-------- Exercise inputs
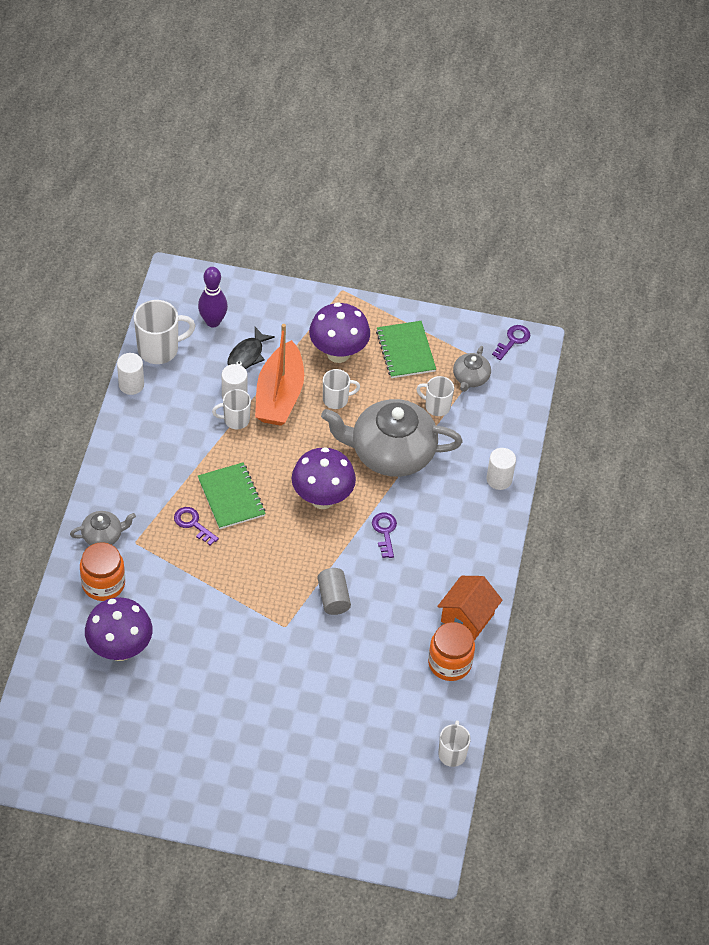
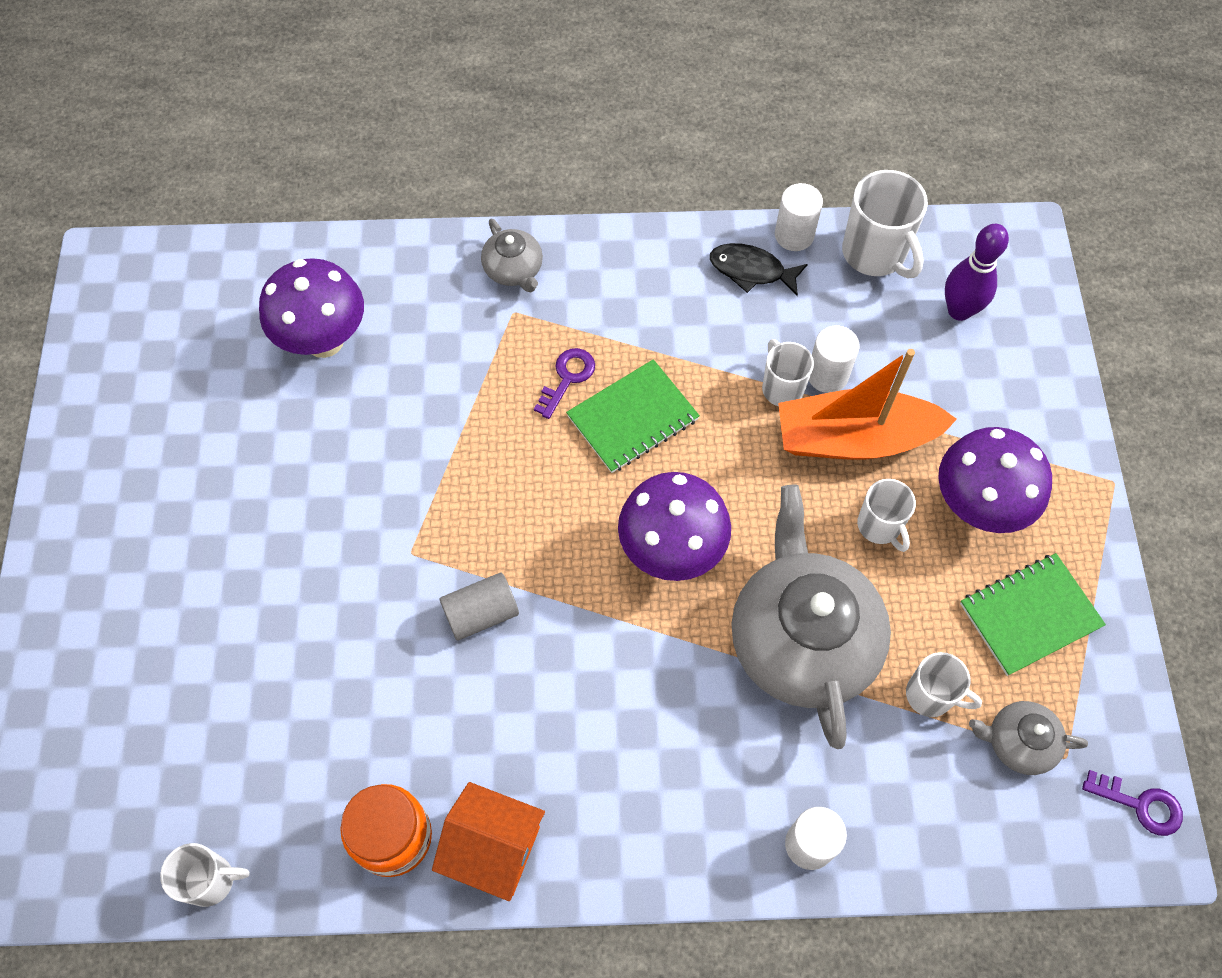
camera: 80 degrees right, 10 degrees up
(103, 584) = (431, 291): orange jar -> none
(247, 355) = (915, 373): black fish -> black fish (751, 270)
(385, 532) = (634, 666): purple key -> none
(436, 406) = (930, 695): white mug -> white mug turned 105 degrees clockwise

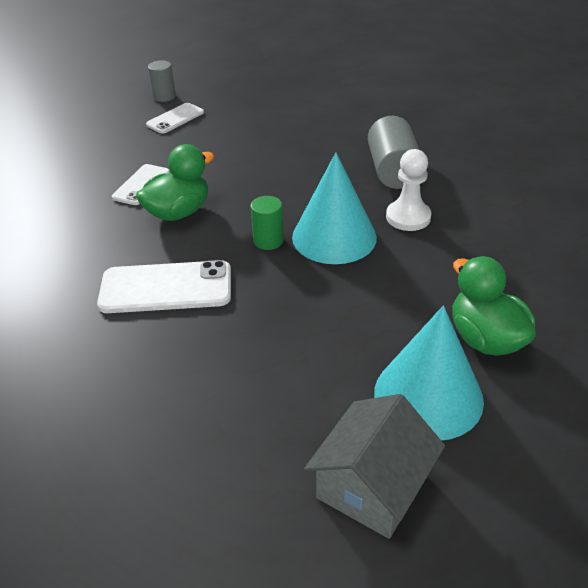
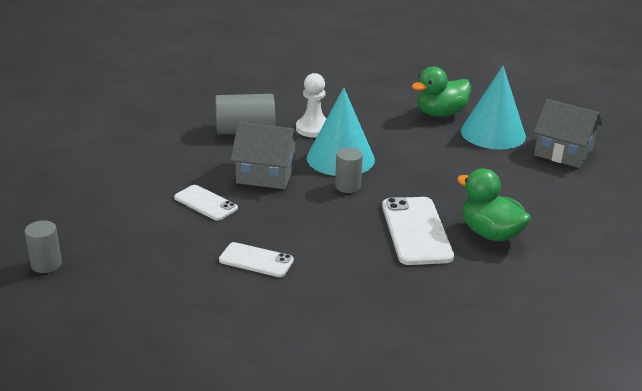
camera: 95 degrees left, 10 degrees down
(175, 118) = (111, 251): white phone -> white phone (205, 203)
(178, 212) = (306, 233): green duck -> green duck (490, 233)
(268, 241) = (347, 186): green cylinder -> grey cylinder
(296, 186) = (266, 174): none -> grey house

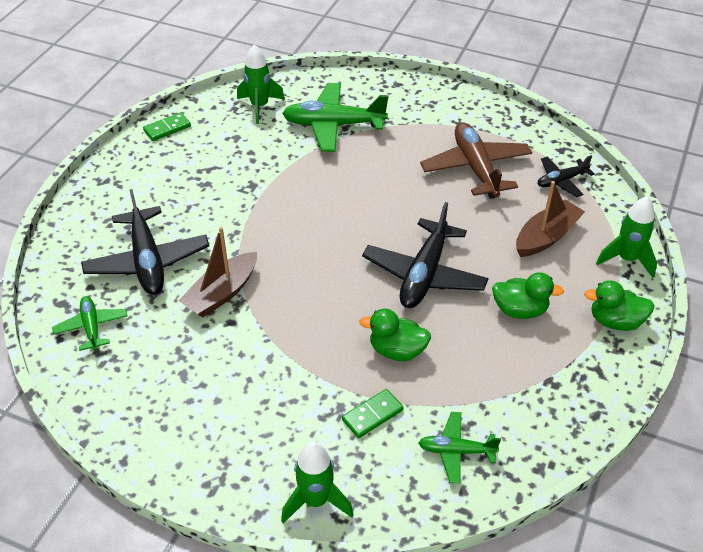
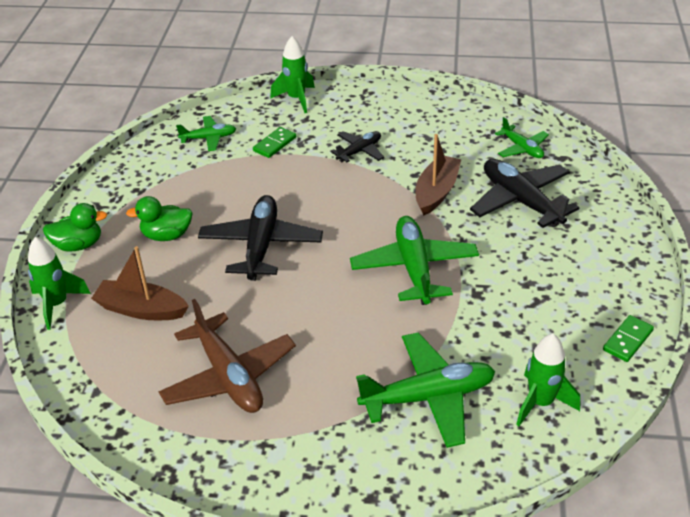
camera: 165 degrees right, 5 degrees down
(291, 218) = (414, 268): none -> green plane
(397, 350) = (269, 184): green duck -> none
(546, 237) = (141, 309): brown boat -> brown boat turned 75 degrees clockwise
(561, 181) = (121, 383): black plane -> black plane (359, 151)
----------------
Restate word for word, and only, the lines from the line that contains "(296, 186) = (266, 174): none -> grey house" through the end of the data, both included; pictures are not part of the copy.

(296, 186) = (266, 174): none -> grey house

camera: 165 degrees right, 5 degrees down
(291, 218) = (414, 268): none -> green plane
(397, 350) = (269, 184): green duck -> none
(546, 237) = (141, 309): brown boat -> brown boat turned 75 degrees clockwise
(561, 181) = (121, 383): black plane -> black plane (359, 151)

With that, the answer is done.